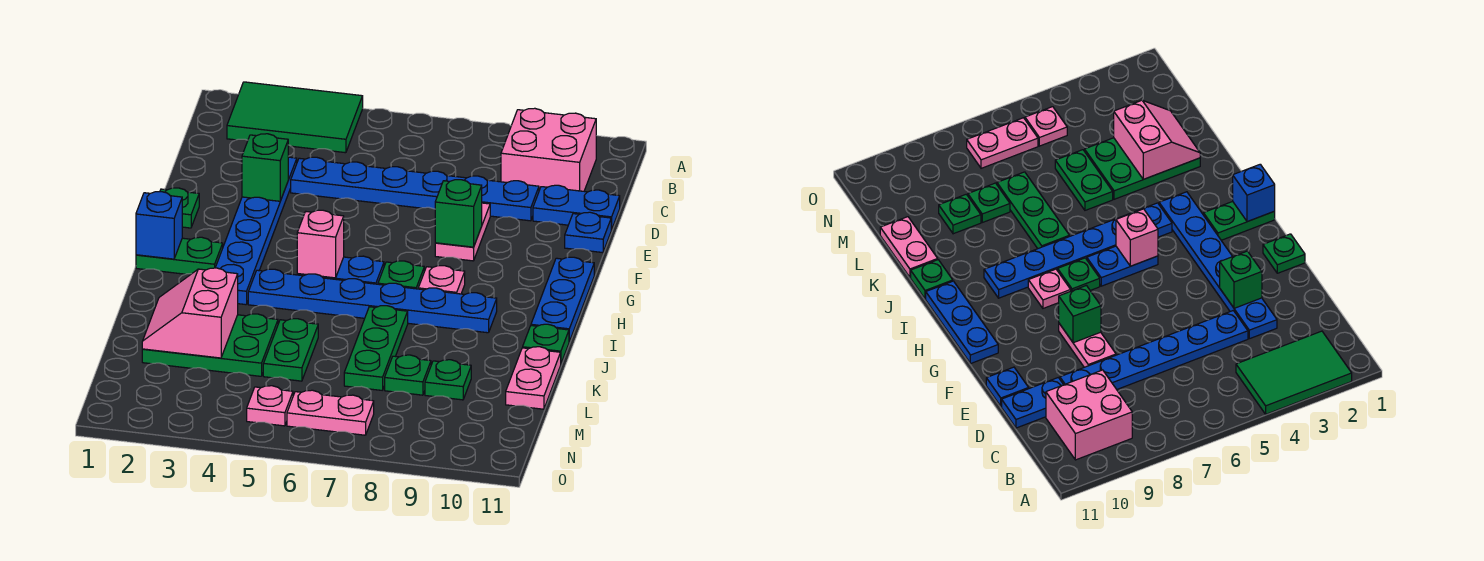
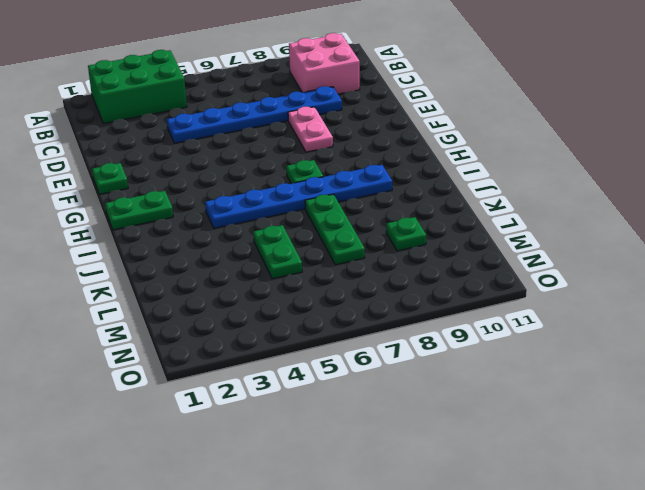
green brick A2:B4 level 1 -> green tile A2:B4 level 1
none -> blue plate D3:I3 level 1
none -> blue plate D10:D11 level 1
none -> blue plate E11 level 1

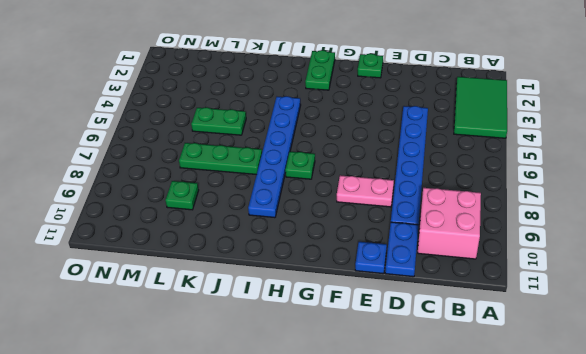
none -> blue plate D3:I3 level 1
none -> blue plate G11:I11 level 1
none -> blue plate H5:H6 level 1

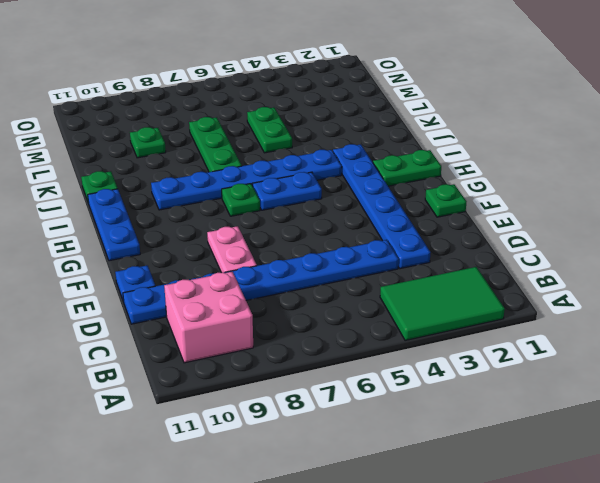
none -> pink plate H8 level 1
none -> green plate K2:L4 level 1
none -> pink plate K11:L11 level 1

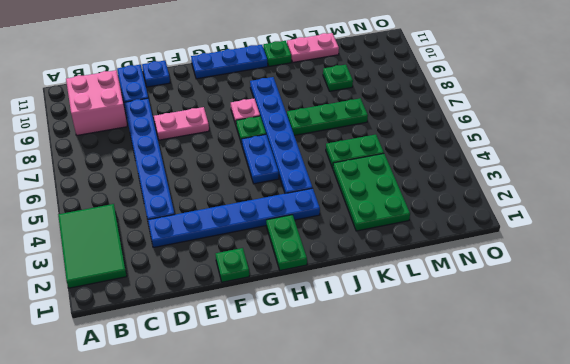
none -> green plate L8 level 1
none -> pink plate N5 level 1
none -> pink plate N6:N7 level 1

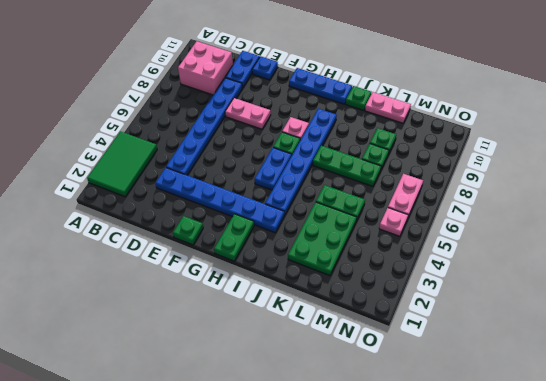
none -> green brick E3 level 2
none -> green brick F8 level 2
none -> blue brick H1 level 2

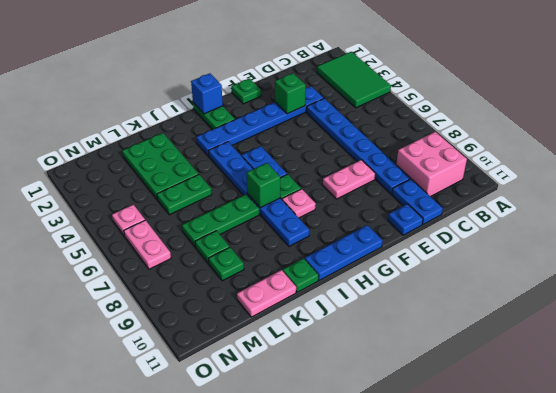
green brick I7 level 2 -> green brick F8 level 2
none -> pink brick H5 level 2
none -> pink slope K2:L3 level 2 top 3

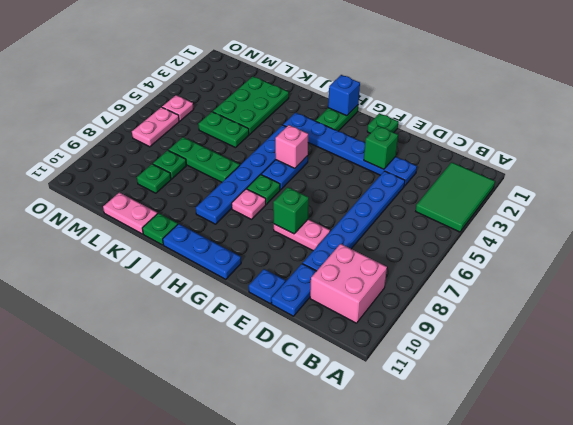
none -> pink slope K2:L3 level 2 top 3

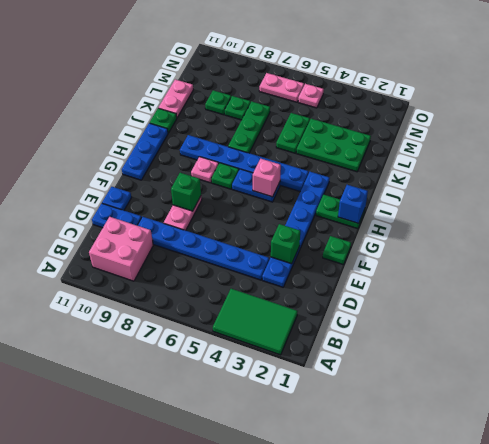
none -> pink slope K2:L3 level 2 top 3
-=-=-
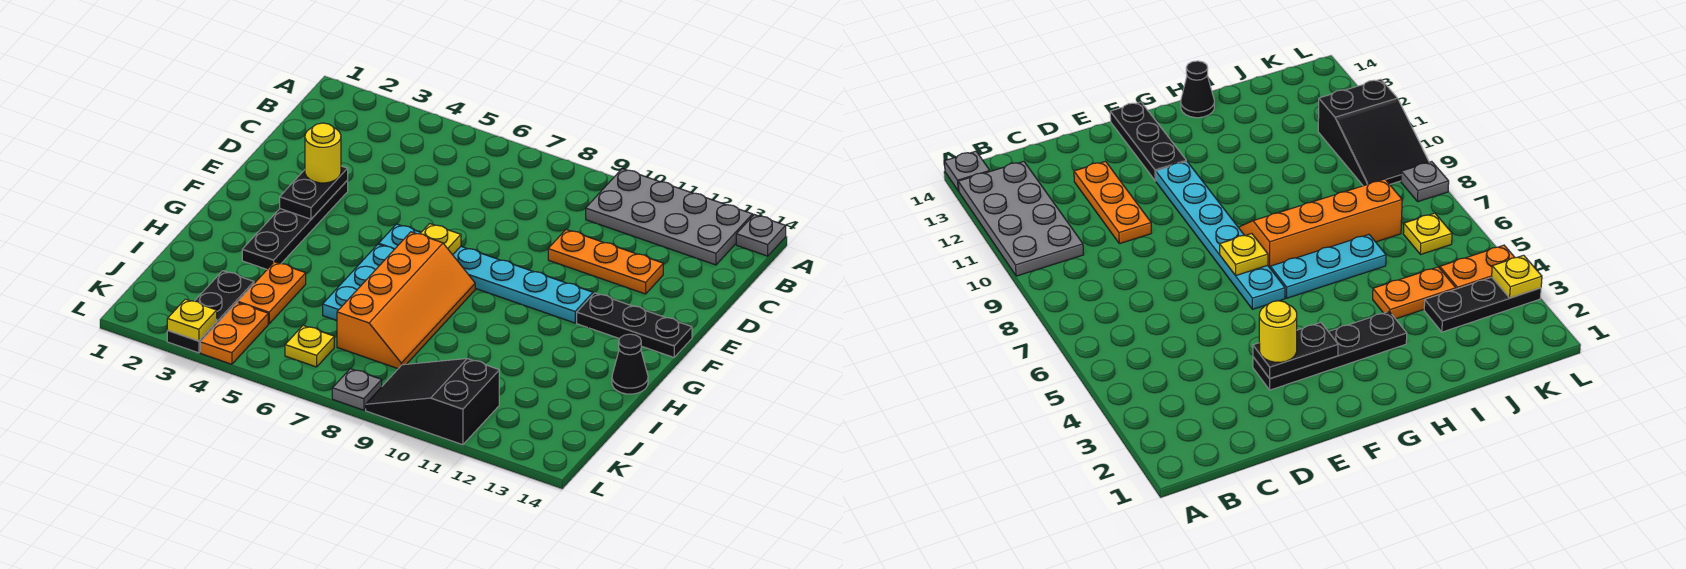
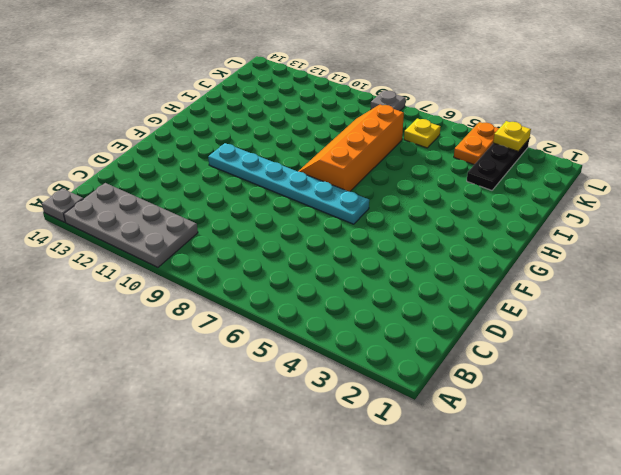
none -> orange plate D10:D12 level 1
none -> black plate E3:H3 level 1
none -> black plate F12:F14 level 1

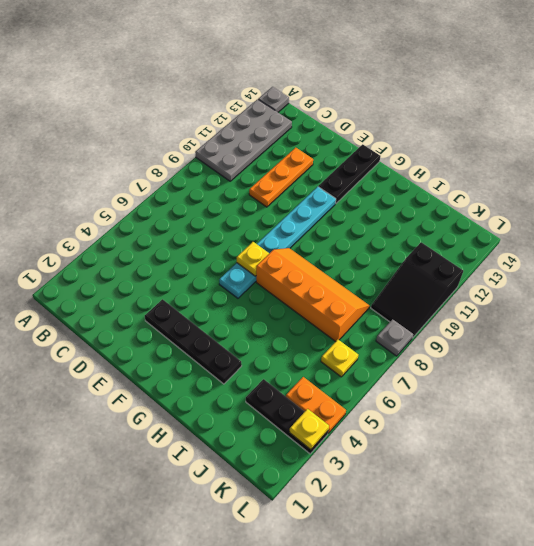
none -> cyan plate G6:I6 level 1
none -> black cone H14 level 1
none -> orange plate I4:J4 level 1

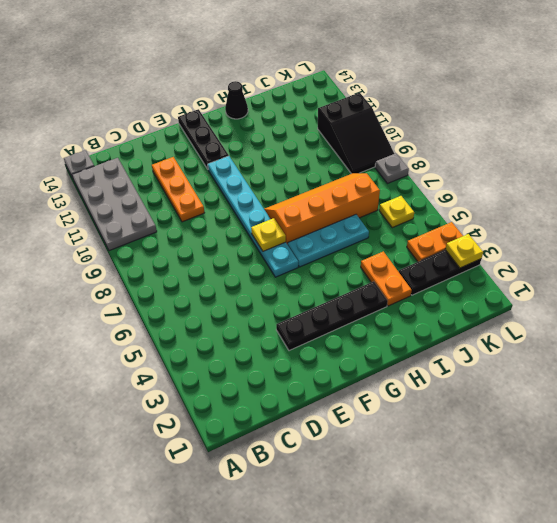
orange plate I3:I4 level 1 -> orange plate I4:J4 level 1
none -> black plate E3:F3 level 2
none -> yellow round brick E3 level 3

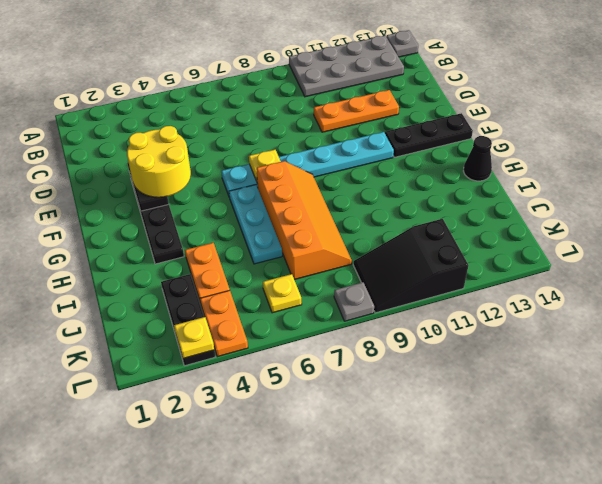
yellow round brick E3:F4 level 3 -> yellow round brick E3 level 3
-=-=-
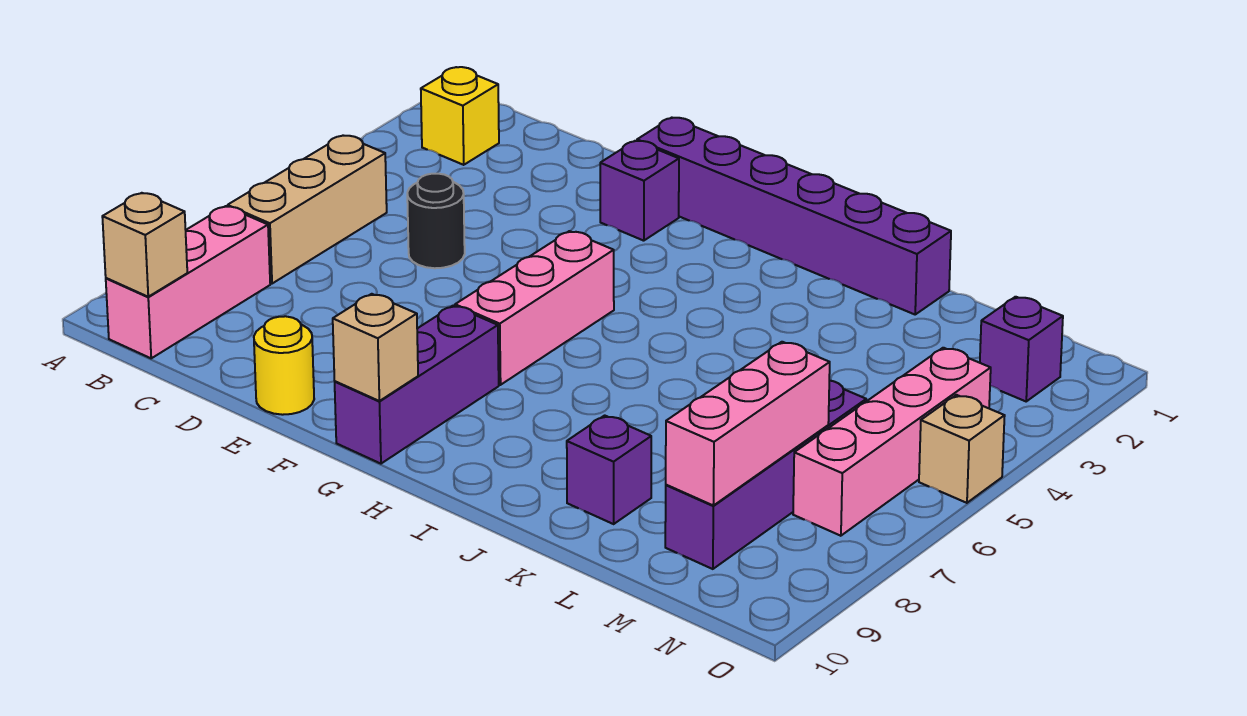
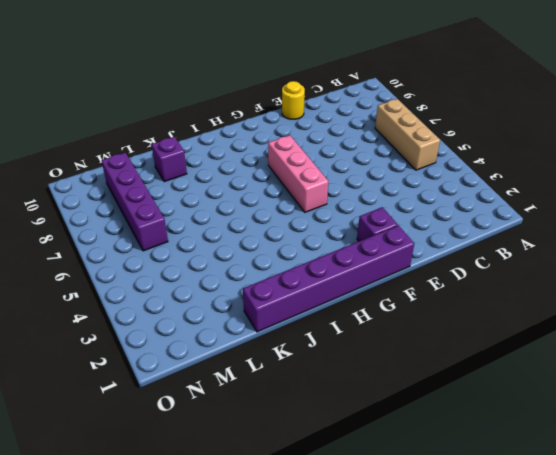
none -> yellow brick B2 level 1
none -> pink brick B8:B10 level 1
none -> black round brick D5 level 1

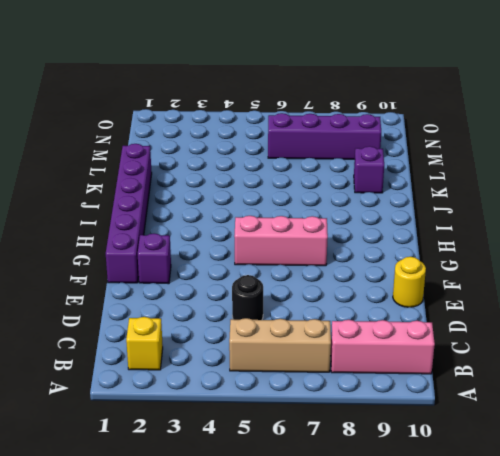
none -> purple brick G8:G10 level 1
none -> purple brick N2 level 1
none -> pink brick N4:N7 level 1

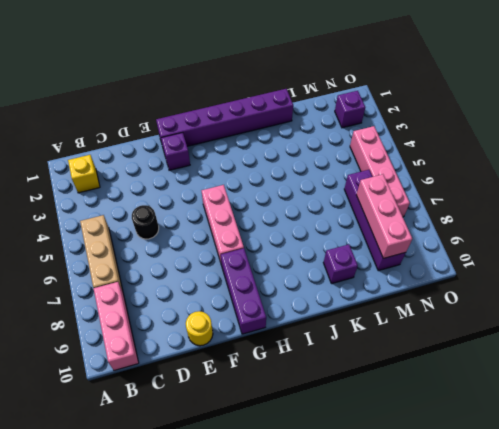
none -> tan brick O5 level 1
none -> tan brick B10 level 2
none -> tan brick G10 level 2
-=-=-
[WHAT TO DO] Copy exactly the material above from the line with "green brick A2:B4" to the line with "none -> blue brick H1 level 2", ends included, and nothing else. Leave out any picture.

[PROBLEM SOLUTION]
green brick A2:B4 level 1 -> green tile A2:B4 level 1
none -> blue plate D3:I3 level 1
none -> blue plate D10:D11 level 1
none -> blue plate E11 level 1

none -> blue plate D3:I3 level 1
none -> blue plate G11:I11 level 1
none -> blue plate H5:H6 level 1

none -> pink plate H8 level 1
none -> green plate K2:L4 level 1
none -> pink plate K11:L11 level 1

none -> green plate L8 level 1
none -> pink plate N5 level 1
none -> pink plate N6:N7 level 1

none -> green brick E3 level 2
none -> green brick F8 level 2
none -> blue brick H1 level 2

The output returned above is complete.